-- begin --
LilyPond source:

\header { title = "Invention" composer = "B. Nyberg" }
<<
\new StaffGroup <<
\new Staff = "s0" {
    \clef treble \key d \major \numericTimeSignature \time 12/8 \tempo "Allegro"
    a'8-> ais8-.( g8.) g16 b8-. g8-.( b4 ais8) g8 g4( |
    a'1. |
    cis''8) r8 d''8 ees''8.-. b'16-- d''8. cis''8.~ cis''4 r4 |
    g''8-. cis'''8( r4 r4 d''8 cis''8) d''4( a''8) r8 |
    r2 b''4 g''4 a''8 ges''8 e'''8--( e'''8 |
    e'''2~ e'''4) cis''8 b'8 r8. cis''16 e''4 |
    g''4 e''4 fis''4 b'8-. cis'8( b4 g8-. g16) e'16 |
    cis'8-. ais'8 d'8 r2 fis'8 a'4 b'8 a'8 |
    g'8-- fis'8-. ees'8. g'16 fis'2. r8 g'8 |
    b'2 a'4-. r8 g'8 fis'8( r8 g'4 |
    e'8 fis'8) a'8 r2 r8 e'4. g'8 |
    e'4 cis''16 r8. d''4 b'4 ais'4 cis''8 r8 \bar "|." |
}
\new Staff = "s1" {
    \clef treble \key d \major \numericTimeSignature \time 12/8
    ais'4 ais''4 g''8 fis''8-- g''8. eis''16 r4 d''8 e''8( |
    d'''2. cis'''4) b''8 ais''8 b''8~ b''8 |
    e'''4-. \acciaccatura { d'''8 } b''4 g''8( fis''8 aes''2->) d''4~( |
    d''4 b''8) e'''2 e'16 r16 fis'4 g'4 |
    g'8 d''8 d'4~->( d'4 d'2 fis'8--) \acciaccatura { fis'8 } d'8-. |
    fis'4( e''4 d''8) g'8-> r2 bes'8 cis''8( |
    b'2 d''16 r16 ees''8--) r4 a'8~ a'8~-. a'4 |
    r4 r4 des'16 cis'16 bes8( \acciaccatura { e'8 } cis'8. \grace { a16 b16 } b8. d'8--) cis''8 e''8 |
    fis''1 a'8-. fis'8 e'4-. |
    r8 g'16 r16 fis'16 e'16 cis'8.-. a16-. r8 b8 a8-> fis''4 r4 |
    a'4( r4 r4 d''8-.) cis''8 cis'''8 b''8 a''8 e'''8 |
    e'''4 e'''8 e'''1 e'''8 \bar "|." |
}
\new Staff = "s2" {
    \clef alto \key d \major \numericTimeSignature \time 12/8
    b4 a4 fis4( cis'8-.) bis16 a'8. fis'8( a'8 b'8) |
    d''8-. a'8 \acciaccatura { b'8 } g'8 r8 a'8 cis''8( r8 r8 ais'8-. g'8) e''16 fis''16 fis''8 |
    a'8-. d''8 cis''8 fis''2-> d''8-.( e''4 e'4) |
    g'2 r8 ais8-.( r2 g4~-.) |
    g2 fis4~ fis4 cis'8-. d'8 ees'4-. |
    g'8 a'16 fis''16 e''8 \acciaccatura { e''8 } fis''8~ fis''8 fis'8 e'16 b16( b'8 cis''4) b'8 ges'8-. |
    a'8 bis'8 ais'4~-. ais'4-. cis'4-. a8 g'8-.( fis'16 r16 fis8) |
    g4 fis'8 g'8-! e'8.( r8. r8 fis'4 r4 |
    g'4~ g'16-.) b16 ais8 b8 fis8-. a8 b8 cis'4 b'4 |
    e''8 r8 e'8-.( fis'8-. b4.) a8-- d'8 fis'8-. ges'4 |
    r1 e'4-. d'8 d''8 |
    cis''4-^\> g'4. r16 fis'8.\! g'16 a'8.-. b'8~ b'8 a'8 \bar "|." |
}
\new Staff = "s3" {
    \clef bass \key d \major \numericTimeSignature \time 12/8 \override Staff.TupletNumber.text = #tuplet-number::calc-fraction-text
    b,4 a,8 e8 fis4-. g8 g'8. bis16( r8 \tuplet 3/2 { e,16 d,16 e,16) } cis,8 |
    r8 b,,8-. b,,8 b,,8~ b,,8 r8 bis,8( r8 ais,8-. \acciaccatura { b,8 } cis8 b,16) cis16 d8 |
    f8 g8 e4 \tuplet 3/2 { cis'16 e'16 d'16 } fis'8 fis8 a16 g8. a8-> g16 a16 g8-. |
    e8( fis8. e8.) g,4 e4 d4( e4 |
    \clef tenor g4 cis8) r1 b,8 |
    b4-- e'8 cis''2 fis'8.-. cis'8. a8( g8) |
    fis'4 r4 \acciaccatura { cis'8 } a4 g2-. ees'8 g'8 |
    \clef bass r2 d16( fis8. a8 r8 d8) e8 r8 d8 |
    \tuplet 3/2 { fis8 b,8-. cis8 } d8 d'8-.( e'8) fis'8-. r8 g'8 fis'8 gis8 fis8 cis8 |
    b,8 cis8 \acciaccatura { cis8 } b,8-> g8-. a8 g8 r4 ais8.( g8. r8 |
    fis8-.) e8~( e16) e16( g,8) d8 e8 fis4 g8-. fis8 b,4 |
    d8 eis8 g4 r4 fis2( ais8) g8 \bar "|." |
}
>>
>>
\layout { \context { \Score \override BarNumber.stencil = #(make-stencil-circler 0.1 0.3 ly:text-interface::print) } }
-- end --
-- begin --
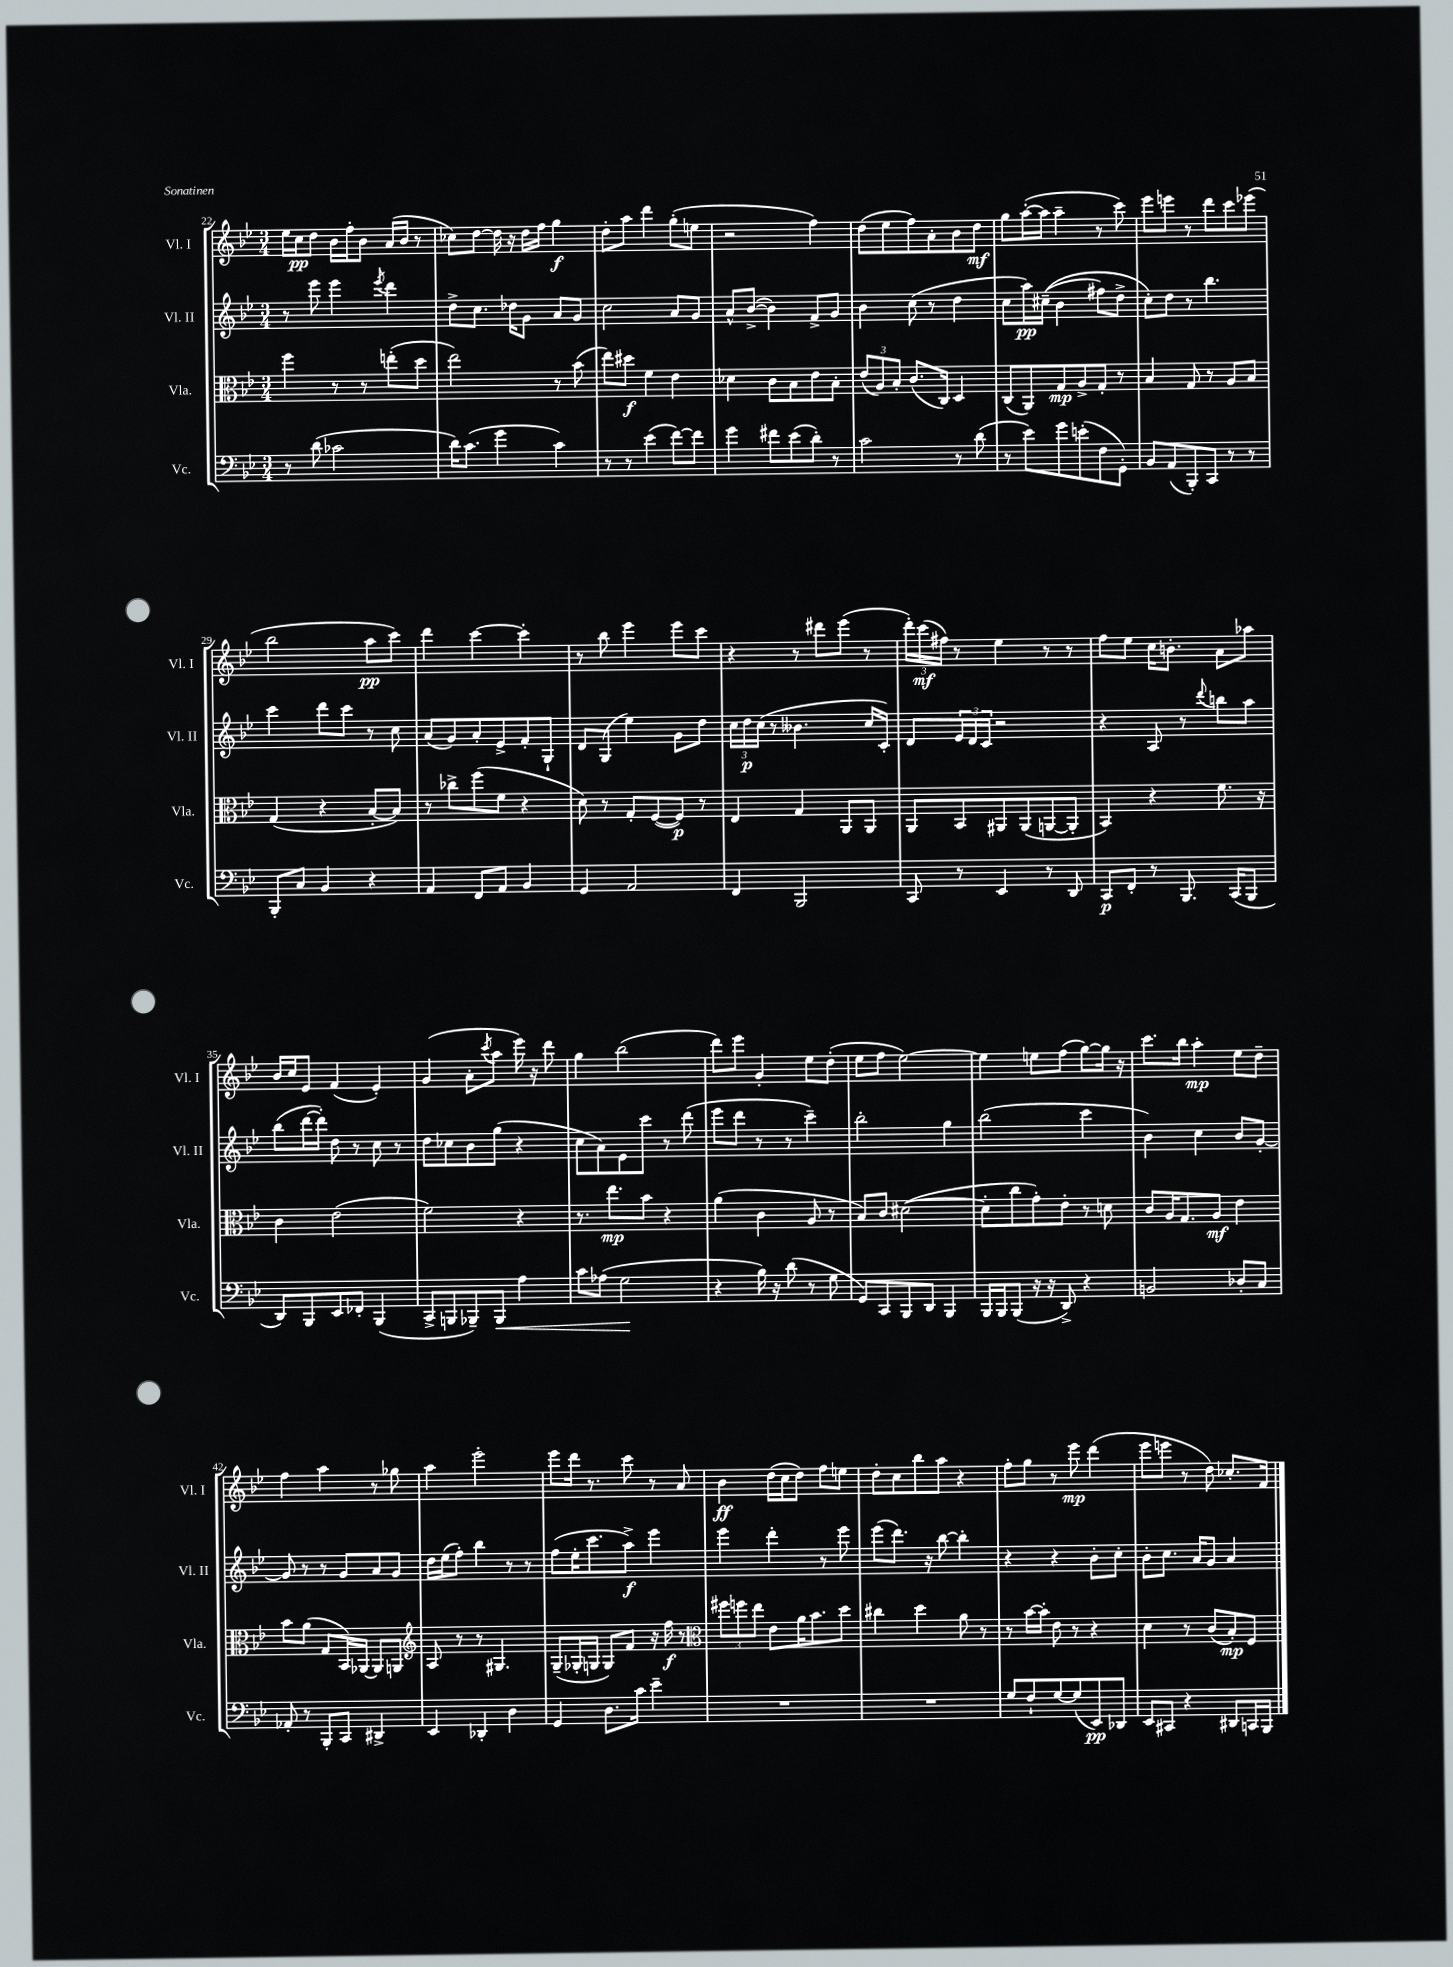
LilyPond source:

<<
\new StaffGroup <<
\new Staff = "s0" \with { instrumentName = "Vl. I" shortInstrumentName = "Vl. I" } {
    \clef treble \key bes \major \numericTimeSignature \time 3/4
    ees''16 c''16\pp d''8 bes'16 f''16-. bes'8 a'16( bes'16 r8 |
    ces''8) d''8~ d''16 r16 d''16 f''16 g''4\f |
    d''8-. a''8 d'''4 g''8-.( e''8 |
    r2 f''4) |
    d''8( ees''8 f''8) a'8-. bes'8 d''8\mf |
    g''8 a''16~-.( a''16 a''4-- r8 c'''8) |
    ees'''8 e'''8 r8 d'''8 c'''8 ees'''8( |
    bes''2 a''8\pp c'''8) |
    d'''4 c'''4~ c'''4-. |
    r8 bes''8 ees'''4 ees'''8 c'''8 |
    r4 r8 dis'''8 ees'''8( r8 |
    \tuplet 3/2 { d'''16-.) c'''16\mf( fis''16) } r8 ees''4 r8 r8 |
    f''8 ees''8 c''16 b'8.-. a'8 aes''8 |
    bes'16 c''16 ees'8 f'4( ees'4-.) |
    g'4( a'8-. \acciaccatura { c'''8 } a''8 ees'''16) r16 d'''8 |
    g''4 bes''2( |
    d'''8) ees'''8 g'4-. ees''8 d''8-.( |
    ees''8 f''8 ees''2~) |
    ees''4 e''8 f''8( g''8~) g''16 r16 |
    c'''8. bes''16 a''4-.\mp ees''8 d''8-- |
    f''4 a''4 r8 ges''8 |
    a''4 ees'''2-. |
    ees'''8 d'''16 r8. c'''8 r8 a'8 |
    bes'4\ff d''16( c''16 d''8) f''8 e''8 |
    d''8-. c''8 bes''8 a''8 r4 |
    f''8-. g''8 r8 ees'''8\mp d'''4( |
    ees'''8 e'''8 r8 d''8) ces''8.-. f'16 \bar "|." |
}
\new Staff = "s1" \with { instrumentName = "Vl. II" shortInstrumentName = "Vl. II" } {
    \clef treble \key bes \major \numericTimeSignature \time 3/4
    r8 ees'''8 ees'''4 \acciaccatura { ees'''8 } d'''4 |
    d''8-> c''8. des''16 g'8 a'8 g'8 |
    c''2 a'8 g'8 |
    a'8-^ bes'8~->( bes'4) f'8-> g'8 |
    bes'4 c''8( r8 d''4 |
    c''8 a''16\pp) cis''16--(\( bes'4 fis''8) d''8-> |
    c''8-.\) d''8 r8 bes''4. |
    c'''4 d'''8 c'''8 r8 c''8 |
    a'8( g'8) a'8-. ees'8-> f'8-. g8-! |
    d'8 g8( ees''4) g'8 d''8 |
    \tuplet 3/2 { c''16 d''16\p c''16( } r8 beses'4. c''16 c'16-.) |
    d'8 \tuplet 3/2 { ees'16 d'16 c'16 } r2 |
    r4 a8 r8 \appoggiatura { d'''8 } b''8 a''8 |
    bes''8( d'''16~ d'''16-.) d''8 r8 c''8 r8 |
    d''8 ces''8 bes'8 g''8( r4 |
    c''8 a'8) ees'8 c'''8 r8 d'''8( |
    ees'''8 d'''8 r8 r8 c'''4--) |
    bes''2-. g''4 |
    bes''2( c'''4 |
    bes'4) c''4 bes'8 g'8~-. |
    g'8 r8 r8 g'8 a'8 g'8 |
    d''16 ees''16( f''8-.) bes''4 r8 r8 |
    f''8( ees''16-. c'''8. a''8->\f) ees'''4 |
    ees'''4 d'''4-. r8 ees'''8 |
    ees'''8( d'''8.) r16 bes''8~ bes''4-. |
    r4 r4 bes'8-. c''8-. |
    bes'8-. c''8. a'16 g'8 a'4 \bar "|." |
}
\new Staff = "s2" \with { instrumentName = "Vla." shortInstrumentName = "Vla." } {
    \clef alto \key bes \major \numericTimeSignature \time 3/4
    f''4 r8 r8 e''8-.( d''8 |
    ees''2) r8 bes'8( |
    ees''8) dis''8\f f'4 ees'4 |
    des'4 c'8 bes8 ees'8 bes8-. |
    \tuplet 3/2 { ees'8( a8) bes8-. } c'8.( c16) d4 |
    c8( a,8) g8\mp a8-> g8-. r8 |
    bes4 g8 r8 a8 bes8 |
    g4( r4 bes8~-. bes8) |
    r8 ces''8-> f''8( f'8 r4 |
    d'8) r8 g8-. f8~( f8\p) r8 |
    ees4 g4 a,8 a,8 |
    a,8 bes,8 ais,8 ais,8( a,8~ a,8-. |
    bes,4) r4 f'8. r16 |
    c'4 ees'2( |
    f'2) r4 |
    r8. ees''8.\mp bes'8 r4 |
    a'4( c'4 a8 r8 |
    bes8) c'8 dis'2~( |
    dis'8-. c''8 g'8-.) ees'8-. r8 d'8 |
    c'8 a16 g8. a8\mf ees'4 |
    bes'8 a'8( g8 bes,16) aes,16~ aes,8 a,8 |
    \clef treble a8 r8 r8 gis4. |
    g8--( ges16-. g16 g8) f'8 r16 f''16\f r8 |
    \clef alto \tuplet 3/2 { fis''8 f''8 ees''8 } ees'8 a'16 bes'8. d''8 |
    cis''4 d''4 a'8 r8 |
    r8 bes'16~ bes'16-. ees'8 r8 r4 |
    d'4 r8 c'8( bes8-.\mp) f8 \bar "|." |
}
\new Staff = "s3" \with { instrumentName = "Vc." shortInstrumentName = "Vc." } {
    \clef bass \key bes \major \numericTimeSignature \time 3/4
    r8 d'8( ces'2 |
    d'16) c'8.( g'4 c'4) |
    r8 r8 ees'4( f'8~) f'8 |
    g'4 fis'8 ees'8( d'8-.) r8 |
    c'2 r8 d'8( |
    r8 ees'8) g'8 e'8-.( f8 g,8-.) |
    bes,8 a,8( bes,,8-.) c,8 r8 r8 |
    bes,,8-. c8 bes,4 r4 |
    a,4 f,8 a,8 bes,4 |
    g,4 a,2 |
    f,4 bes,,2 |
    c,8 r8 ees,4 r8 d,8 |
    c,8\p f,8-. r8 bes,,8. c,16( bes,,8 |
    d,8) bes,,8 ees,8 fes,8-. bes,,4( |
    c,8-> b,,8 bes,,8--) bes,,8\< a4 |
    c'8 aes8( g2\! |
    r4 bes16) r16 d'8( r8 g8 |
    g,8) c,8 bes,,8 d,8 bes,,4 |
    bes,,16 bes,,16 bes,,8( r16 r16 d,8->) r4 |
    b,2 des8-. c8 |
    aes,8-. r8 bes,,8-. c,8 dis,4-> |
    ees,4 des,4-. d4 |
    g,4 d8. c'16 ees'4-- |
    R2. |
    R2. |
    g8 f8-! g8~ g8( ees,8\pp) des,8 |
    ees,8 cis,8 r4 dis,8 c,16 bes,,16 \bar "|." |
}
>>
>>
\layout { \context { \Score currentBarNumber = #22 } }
-- end --
TASK DIRECTIONS: Please extract every line above that contains the string "numericTimeSignature", copying each such line in full. Case matters when matching.

SOLUTION FOR THIS EXERCISE:
    \clef treble \key d \major \numericTimeSignature \time 12/8 \tempo "Allegro"
    \clef treble \key d \major \numericTimeSignature \time 12/8
    \clef alto \key d \major \numericTimeSignature \time 12/8
    \clef bass \key d \major \numericTimeSignature \time 12/8 \override Staff.TupletNumber.text = #tuplet-number::calc-fraction-text
    \clef treble \key bes \major \numericTimeSignature \time 3/4
    \clef treble \key bes \major \numericTimeSignature \time 3/4
    \clef alto \key bes \major \numericTimeSignature \time 3/4
    \clef bass \key bes \major \numericTimeSignature \time 3/4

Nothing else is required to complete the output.